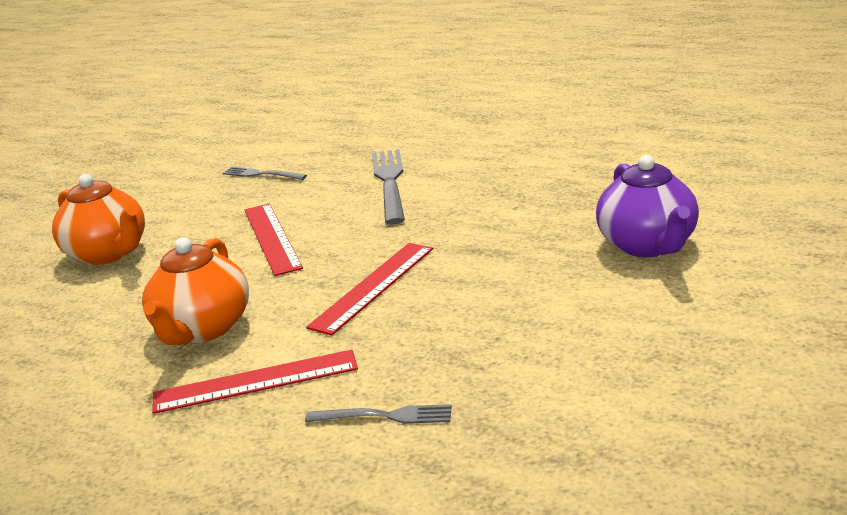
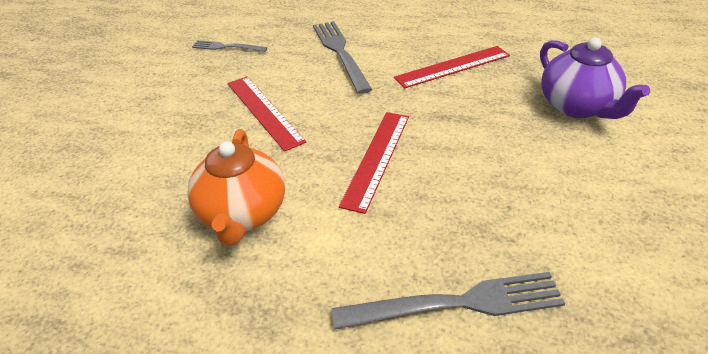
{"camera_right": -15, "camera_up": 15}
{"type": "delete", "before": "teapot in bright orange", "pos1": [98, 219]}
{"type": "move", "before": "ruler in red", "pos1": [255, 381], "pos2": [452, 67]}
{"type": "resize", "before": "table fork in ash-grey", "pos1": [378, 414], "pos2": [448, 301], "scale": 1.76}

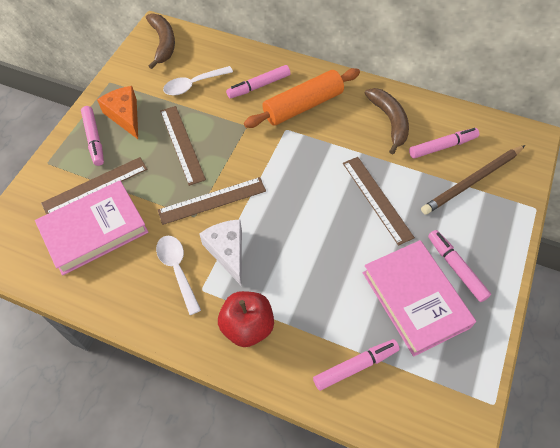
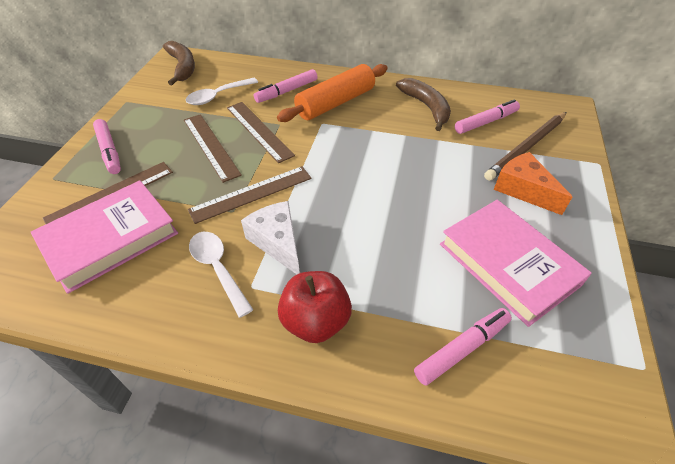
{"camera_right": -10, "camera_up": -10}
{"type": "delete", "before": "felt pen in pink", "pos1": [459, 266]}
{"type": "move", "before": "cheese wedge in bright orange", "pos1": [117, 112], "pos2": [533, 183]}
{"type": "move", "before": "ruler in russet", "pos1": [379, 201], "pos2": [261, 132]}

==========

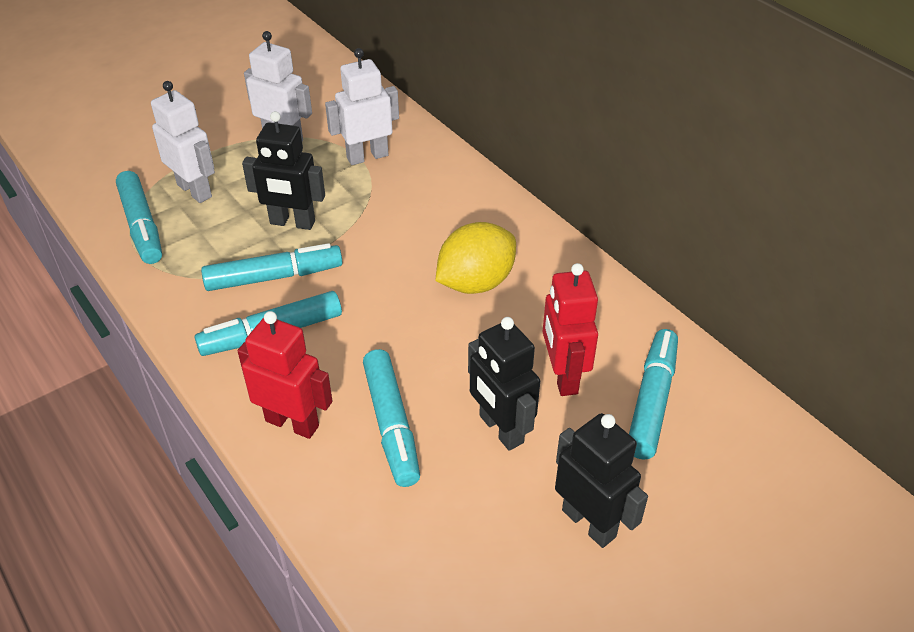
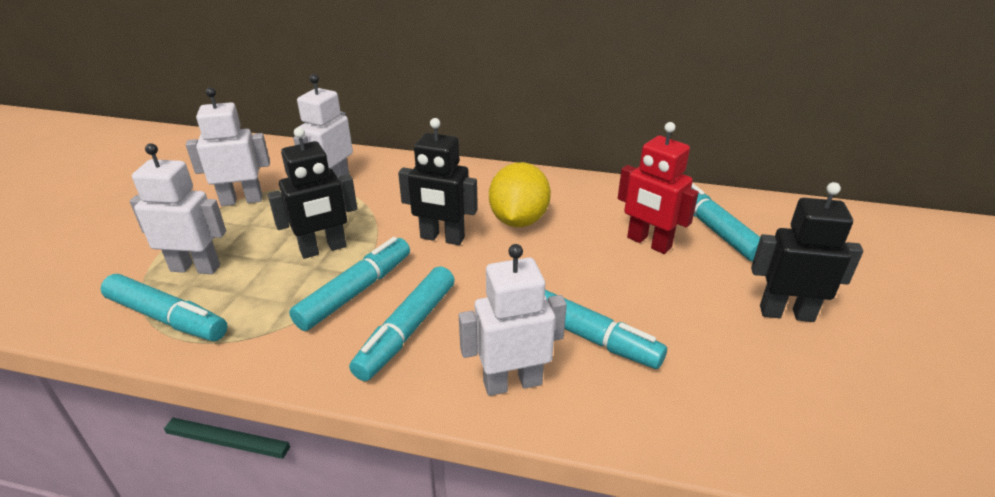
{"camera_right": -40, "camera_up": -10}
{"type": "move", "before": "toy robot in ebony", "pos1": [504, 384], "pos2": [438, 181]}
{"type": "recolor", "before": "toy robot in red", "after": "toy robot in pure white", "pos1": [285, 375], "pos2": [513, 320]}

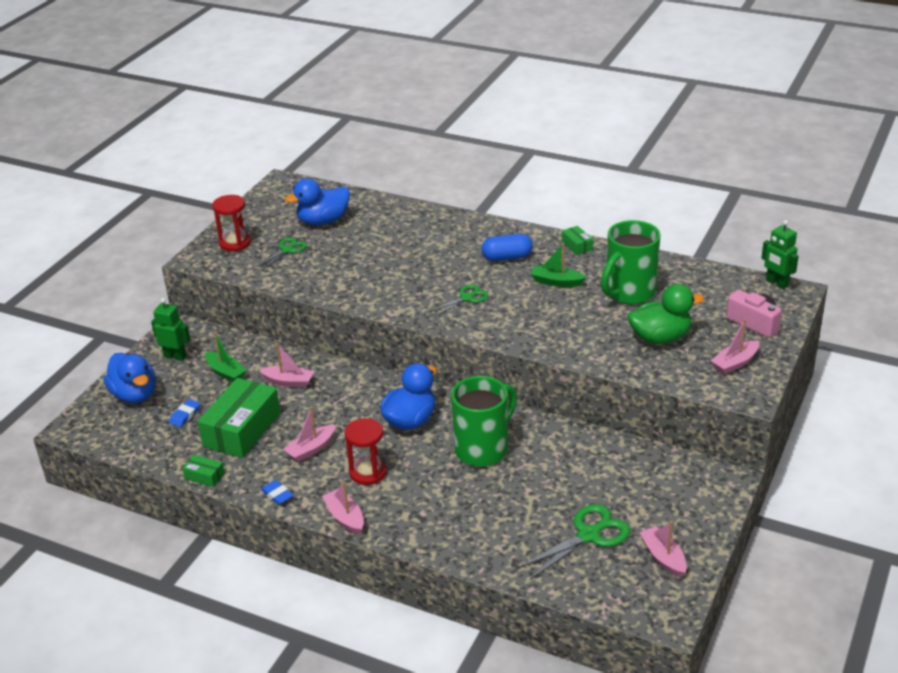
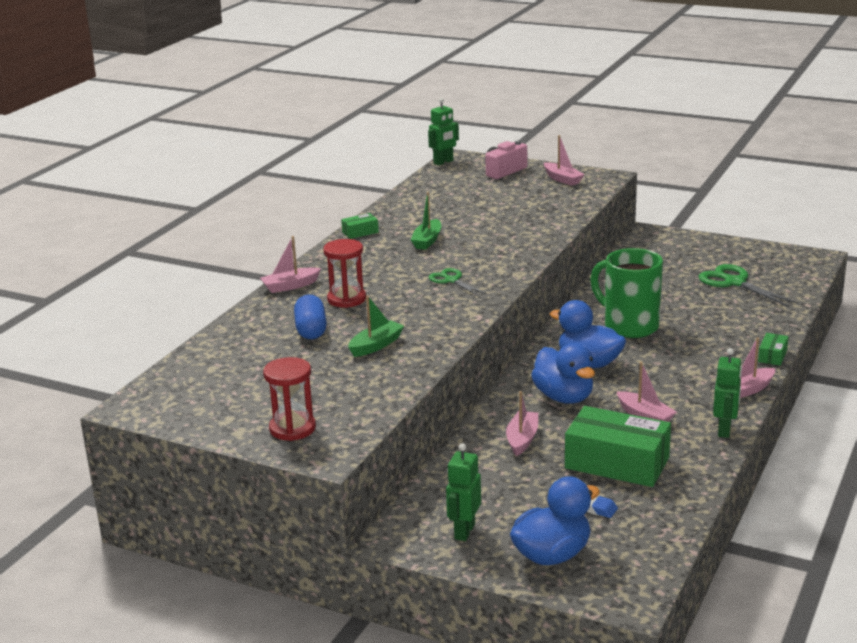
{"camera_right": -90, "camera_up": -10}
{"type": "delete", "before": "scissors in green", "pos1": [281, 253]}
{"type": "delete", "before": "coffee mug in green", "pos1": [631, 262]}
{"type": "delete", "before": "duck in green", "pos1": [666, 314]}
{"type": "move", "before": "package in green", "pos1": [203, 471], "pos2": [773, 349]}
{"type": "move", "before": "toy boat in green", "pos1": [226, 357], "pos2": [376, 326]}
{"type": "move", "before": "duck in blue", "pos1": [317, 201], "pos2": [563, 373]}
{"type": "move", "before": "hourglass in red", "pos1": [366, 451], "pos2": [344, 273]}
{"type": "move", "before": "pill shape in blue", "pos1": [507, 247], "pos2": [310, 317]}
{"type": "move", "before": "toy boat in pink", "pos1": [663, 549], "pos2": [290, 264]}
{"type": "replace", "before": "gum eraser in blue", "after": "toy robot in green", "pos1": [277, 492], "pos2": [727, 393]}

==========

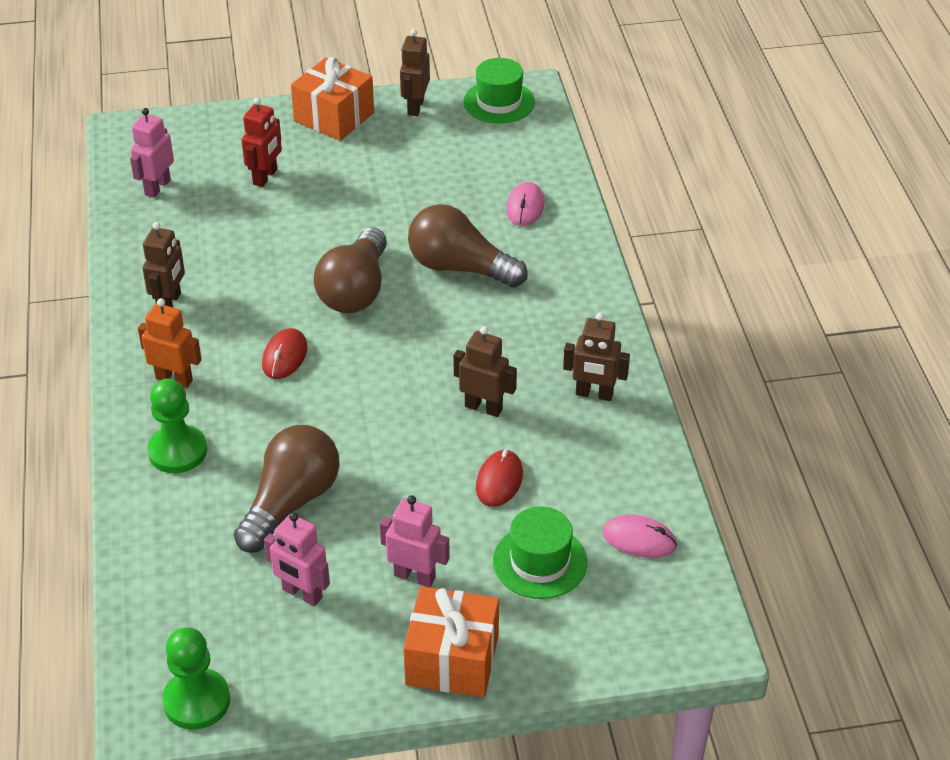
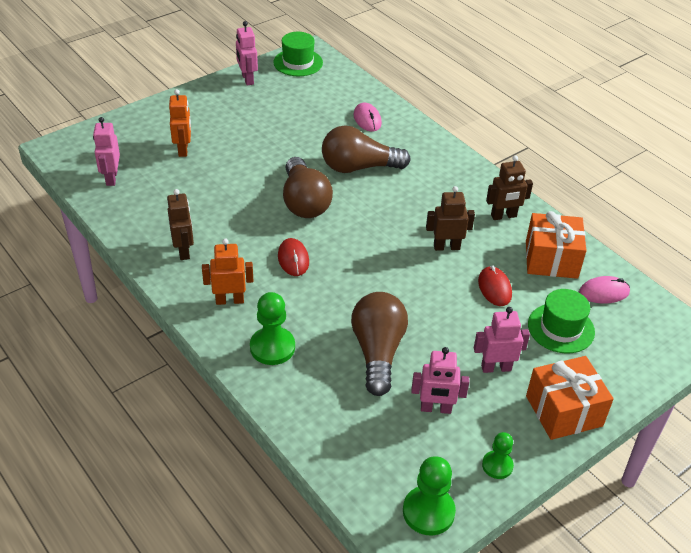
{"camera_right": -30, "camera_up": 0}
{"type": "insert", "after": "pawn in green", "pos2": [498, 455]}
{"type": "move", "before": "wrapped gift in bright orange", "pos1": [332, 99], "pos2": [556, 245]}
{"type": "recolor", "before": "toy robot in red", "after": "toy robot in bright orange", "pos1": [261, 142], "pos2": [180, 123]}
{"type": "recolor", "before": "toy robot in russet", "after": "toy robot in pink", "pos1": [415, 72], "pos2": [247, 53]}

==========

## Work instructions
Identify each line in the records above containing the word "duck"; copy those lines.

## Solved problem
{"type": "delete", "before": "duck in green", "pos1": [666, 314]}
{"type": "move", "before": "duck in blue", "pos1": [317, 201], "pos2": [563, 373]}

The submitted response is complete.